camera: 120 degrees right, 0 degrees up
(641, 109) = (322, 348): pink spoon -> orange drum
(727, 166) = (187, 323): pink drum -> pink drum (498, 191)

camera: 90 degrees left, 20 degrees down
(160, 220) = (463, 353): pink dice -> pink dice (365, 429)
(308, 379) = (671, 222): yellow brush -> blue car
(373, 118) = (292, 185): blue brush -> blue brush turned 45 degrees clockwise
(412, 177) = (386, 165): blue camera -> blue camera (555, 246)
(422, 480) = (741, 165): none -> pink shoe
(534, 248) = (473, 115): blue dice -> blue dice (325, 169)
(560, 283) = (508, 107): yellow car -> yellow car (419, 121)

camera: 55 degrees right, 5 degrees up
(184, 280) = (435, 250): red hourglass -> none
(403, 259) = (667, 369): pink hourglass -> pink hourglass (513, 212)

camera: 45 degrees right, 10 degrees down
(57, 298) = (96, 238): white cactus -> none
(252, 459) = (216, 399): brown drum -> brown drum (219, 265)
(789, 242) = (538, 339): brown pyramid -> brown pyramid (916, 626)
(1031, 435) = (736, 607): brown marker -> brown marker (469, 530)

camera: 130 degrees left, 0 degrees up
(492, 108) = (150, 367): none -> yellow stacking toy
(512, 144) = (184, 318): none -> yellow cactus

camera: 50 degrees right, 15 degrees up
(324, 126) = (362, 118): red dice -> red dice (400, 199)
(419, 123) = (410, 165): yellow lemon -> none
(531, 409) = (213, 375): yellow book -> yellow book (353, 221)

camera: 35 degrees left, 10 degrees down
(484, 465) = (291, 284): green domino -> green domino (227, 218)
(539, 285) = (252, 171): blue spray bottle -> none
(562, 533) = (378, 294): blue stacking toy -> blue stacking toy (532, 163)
##########
YOUR TASK: All the lines above should come back exactly as written.

RESPONSE TO THE EXERCISE:
camera: 120 degrees right, 0 degrees up
(641, 109) = (322, 348): pink spoon -> orange drum
(727, 166) = (187, 323): pink drum -> pink drum (498, 191)

camera: 90 degrees left, 20 degrees down
(160, 220) = (463, 353): pink dice -> pink dice (365, 429)
(308, 379) = (671, 222): yellow brush -> blue car
(373, 118) = (292, 185): blue brush -> blue brush turned 45 degrees clockwise
(412, 177) = (386, 165): blue camera -> blue camera (555, 246)
(422, 480) = (741, 165): none -> pink shoe
(534, 248) = (473, 115): blue dice -> blue dice (325, 169)
(560, 283) = (508, 107): yellow car -> yellow car (419, 121)

camera: 55 degrees right, 5 degrees up
(184, 280) = (435, 250): red hourglass -> none
(403, 259) = (667, 369): pink hourglass -> pink hourglass (513, 212)

camera: 45 degrees right, 10 degrees down
(57, 298) = (96, 238): white cactus -> none
(252, 459) = (216, 399): brown drum -> brown drum (219, 265)
(789, 242) = (538, 339): brown pyramid -> brown pyramid (916, 626)
(1031, 435) = (736, 607): brown marker -> brown marker (469, 530)

camera: 130 degrees left, 0 degrees up
(492, 108) = (150, 367): none -> yellow stacking toy
(512, 144) = (184, 318): none -> yellow cactus

camera: 50 degrees right, 15 degrees up
(324, 126) = (362, 118): red dice -> red dice (400, 199)
(419, 123) = (410, 165): yellow lemon -> none
(531, 409) = (213, 375): yellow book -> yellow book (353, 221)

camera: 35 degrees left, 10 degrees down
(484, 465) = (291, 284): green domino -> green domino (227, 218)
(539, 285) = (252, 171): blue spray bottle -> none
(562, 533) = (378, 294): blue stacking toy -> blue stacking toy (532, 163)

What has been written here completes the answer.